* GOAL OF THE EXERCISE: Copy out every line of the listing in which "degrees" appears.

* INFORMATION PROVIDED:

╔══

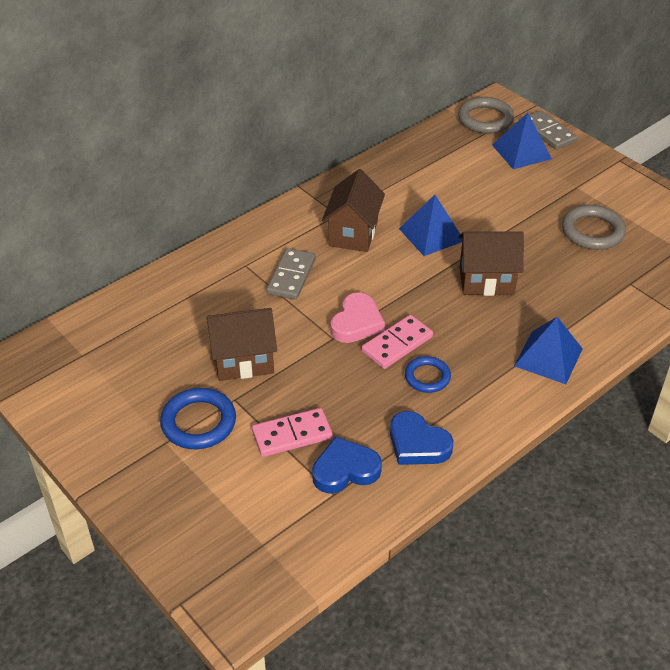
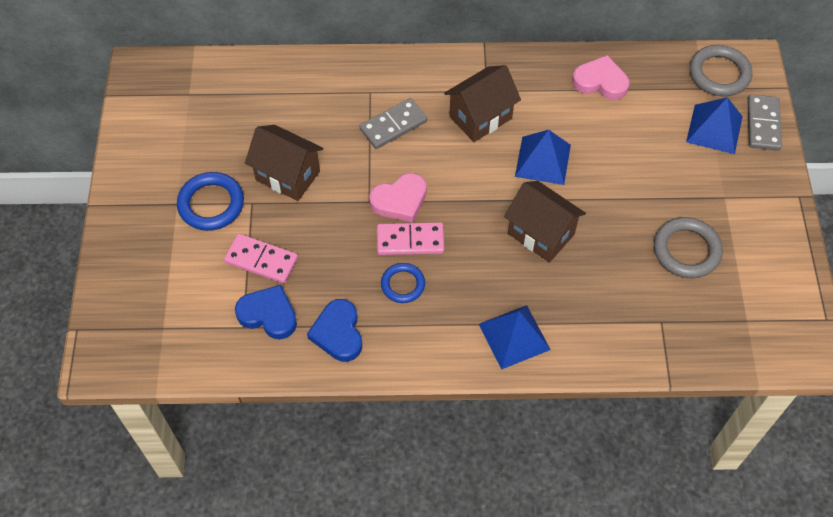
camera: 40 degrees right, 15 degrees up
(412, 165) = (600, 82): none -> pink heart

╚══
╔══

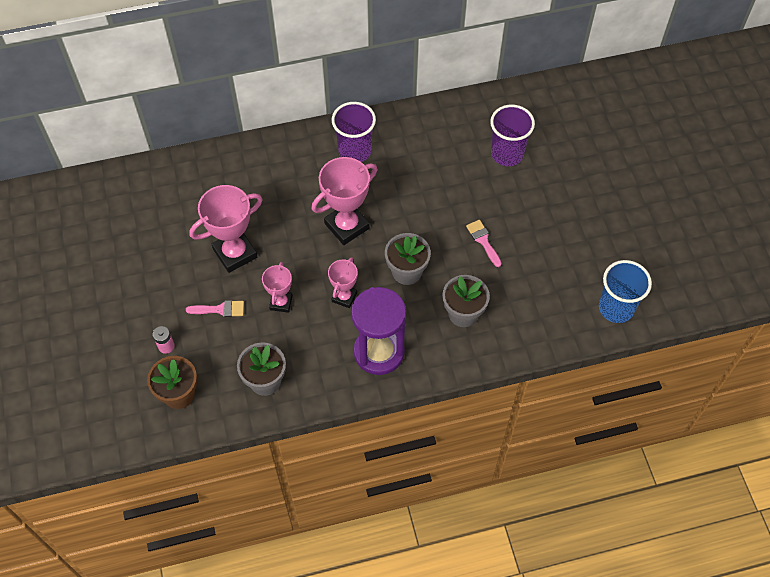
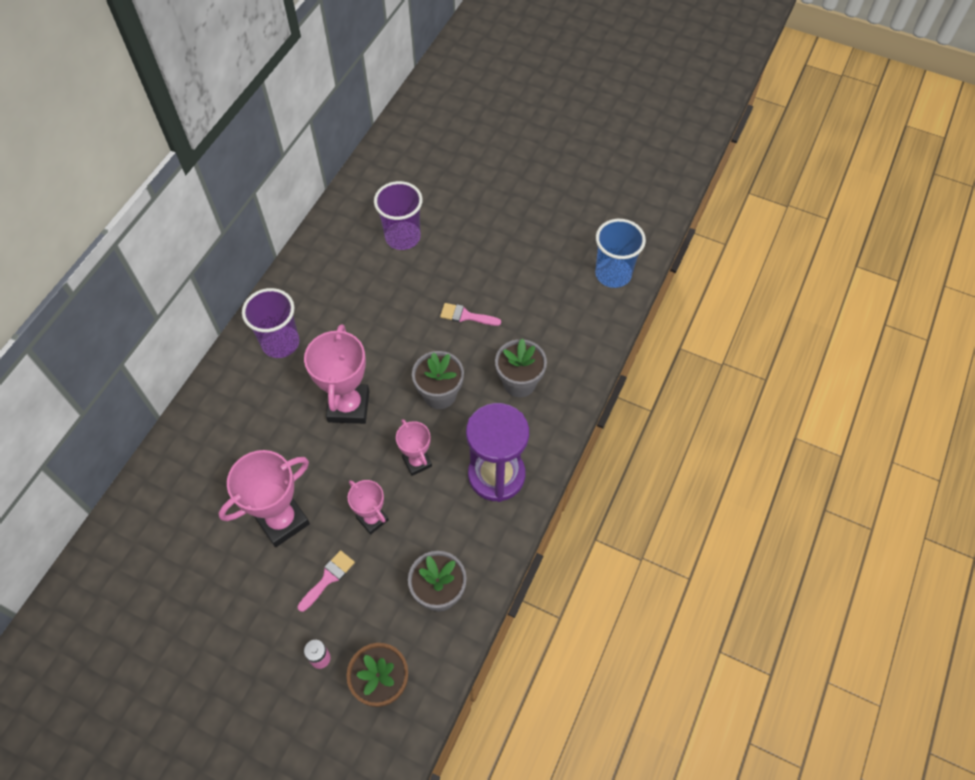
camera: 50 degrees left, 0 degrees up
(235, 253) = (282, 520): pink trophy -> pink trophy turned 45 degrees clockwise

╚══
╔══

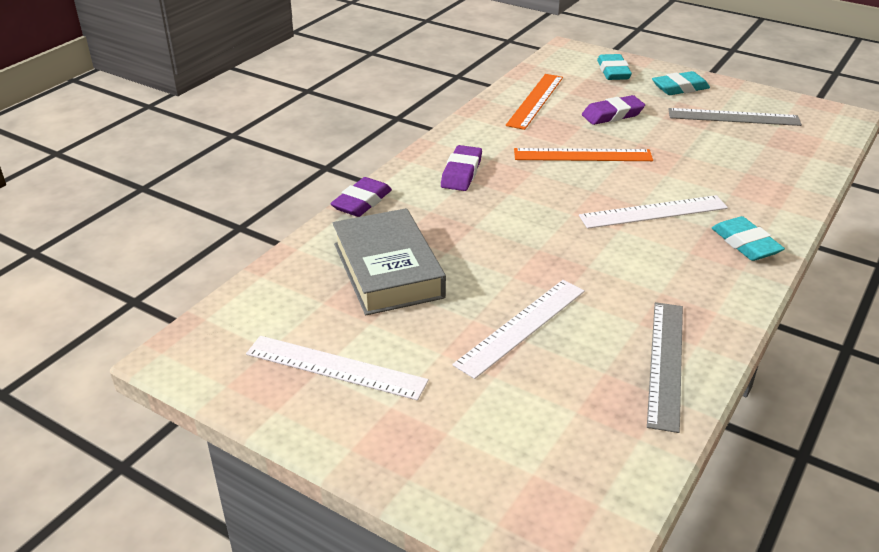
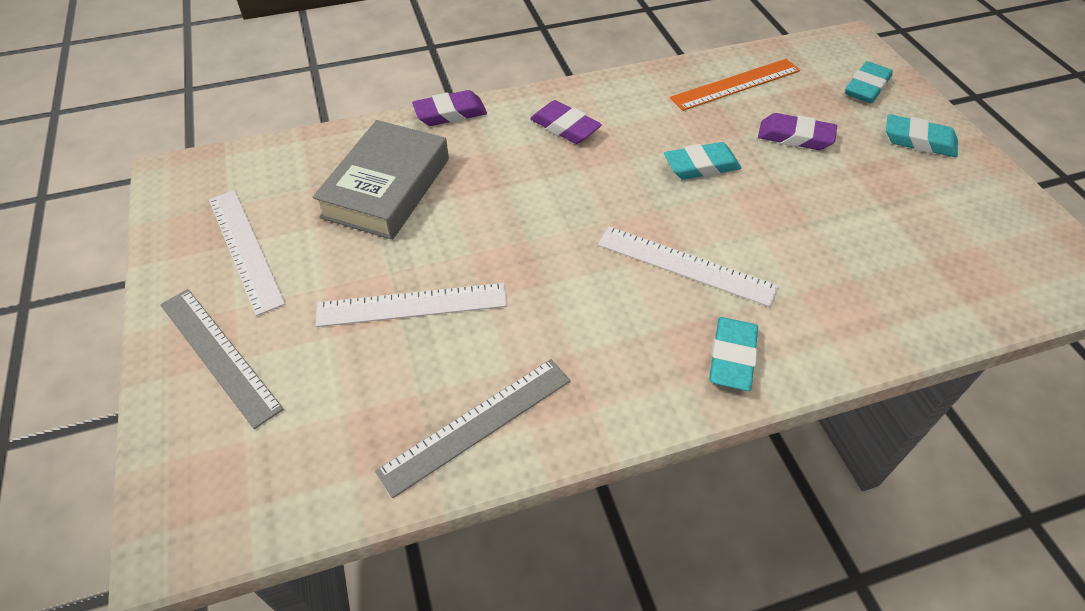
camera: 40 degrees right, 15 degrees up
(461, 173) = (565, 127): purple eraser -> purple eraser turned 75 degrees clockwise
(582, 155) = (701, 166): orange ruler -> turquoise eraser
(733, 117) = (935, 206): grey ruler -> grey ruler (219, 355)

╚══

* ANSWER TO THE PROBLEM:
camera: 40 degrees right, 15 degrees up
camera: 50 degrees left, 0 degrees up
(235, 253) = (282, 520): pink trophy -> pink trophy turned 45 degrees clockwise
camera: 40 degrees right, 15 degrees up
(461, 173) = (565, 127): purple eraser -> purple eraser turned 75 degrees clockwise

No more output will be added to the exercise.